[Frame-by-frame shape edits]
-- Opening Marker --

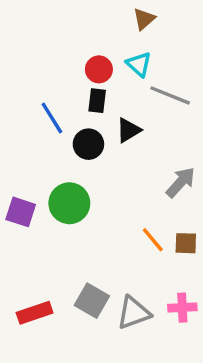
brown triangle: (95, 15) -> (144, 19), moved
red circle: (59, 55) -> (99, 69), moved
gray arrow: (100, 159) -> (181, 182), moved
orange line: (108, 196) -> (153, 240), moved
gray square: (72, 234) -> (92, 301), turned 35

-- Closing Marker --
-- Opening Marker --

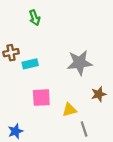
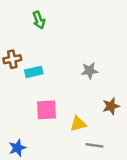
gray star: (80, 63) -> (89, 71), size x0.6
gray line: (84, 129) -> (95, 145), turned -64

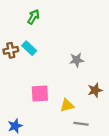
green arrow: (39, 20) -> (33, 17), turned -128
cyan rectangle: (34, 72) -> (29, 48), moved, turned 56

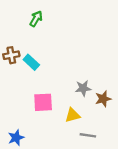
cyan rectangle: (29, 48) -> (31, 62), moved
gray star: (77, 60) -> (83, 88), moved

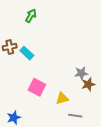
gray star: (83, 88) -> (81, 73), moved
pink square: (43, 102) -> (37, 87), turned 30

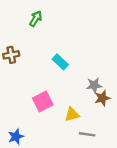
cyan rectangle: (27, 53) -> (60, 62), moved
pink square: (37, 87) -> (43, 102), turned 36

-- Closing Marker --

◆ **Work to complete**
Copy out the range of lines above starting at the line with "brown triangle: (95, 15) -> (144, 19), moved" and ending at the line with "gray square: (72, 234)", exactly and including both.

◆ **Reply**
brown triangle: (95, 15) -> (144, 19), moved
red circle: (59, 55) -> (99, 69), moved
gray arrow: (100, 159) -> (181, 182), moved
orange line: (108, 196) -> (153, 240), moved
gray square: (72, 234) -> (92, 301), turned 35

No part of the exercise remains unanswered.